• Provided data
§ §

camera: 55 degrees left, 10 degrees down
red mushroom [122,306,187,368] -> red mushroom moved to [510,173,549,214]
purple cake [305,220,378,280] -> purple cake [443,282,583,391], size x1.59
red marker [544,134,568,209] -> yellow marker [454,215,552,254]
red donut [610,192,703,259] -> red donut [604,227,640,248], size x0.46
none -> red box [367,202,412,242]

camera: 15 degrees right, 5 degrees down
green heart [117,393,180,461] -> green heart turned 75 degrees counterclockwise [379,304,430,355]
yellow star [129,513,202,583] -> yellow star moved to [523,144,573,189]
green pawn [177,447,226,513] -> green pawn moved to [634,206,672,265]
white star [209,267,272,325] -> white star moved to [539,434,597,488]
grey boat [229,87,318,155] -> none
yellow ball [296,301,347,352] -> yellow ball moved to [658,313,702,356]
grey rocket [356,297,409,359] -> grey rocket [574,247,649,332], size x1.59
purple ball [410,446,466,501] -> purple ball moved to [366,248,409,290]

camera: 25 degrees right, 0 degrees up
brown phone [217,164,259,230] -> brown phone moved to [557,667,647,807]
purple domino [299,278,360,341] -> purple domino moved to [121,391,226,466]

§ §

• Aim of the task
Anywhere the listing shows the word "purple", copy the full line.

• Solution to the problem
purple cake [305,220,378,280] -> purple cake [443,282,583,391], size x1.59
purple ball [410,446,466,501] -> purple ball moved to [366,248,409,290]
purple domino [299,278,360,341] -> purple domino moved to [121,391,226,466]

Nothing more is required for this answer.